### Task data

*** Block opens ***

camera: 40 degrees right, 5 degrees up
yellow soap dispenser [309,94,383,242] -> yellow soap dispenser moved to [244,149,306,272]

*** Block closes ***
*** Block opens ***

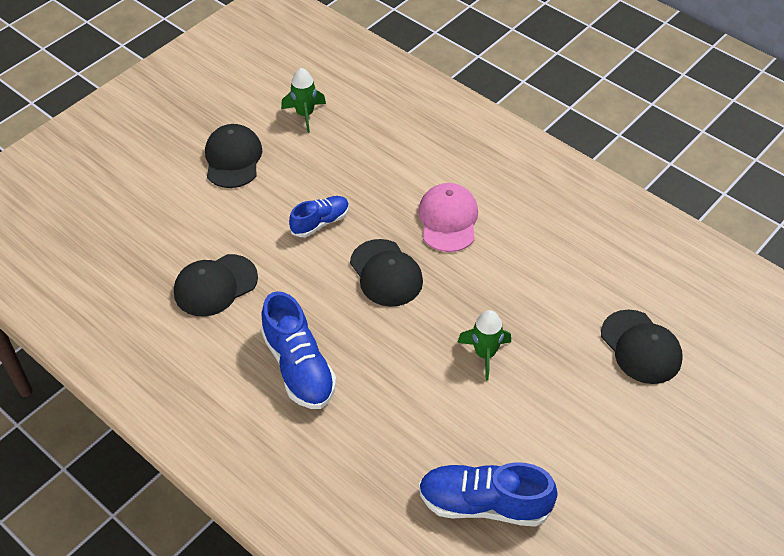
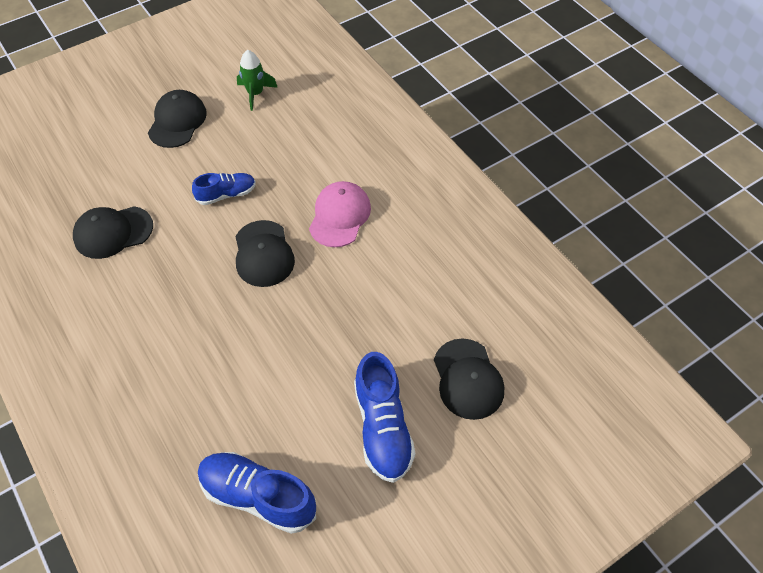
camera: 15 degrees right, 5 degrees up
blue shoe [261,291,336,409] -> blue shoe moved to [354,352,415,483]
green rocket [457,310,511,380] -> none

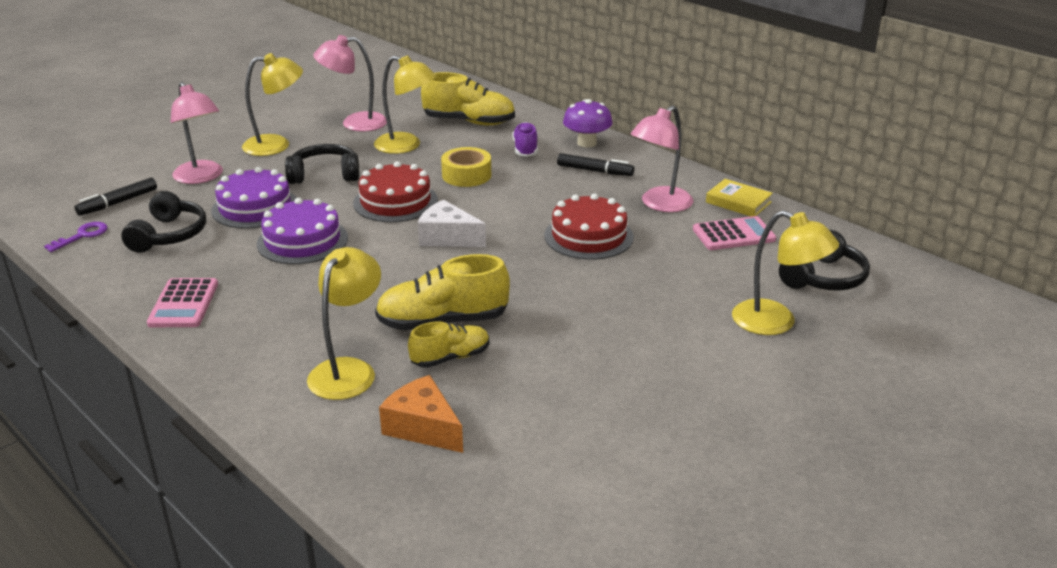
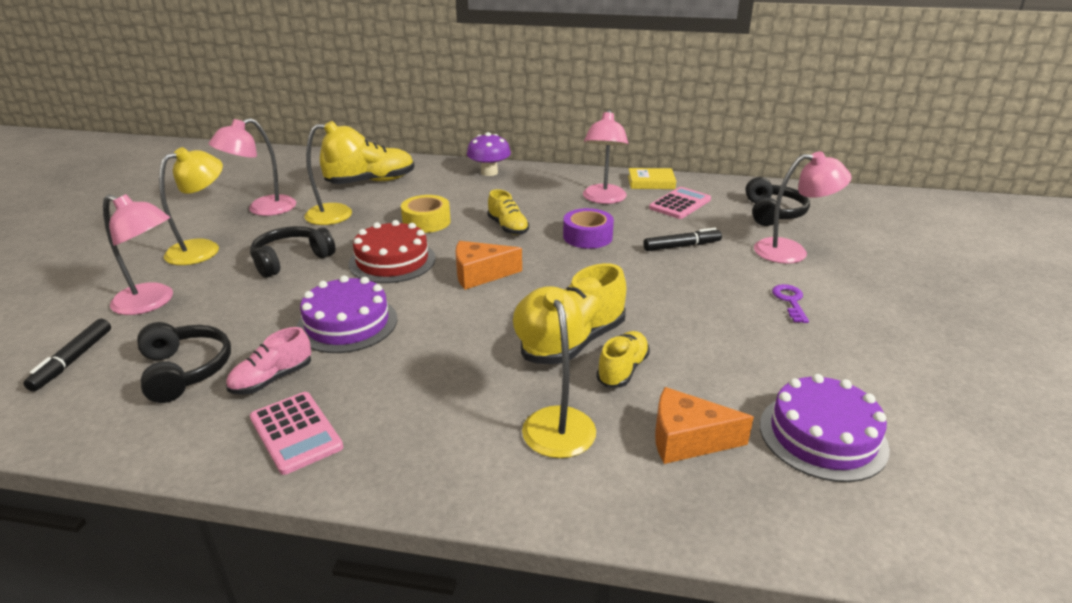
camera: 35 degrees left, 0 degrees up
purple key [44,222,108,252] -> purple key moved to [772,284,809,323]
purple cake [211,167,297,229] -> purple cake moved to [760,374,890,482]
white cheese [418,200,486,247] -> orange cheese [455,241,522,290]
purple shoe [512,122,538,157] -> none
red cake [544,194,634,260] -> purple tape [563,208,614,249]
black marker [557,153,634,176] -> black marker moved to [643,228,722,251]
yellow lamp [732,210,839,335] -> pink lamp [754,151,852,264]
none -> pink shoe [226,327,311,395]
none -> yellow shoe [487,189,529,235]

*** Block closes ***
*** Block opens ***

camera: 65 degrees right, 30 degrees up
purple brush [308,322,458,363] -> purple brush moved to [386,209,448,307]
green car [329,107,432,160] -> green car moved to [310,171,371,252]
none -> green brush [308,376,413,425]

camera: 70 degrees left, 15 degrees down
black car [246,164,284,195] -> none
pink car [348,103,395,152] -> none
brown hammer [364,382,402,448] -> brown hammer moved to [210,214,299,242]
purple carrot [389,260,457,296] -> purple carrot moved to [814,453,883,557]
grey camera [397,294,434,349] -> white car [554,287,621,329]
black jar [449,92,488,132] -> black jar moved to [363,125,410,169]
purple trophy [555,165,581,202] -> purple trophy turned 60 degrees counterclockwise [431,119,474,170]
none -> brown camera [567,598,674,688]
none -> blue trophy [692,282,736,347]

*** Block closes ***

### Task instructions
In the data above, start at the line holding "blue shoe [261,291,336,409]" and stop after the line holding "none -> yellow shoe [487,189,529,235]"; write out those lines exactly, without pictures.

### Solution for this task
blue shoe [261,291,336,409] -> blue shoe moved to [354,352,415,483]
green rocket [457,310,511,380] -> none

camera: 35 degrees left, 0 degrees up
purple key [44,222,108,252] -> purple key moved to [772,284,809,323]
purple cake [211,167,297,229] -> purple cake moved to [760,374,890,482]
white cheese [418,200,486,247] -> orange cheese [455,241,522,290]
purple shoe [512,122,538,157] -> none
red cake [544,194,634,260] -> purple tape [563,208,614,249]
black marker [557,153,634,176] -> black marker moved to [643,228,722,251]
yellow lamp [732,210,839,335] -> pink lamp [754,151,852,264]
none -> pink shoe [226,327,311,395]
none -> yellow shoe [487,189,529,235]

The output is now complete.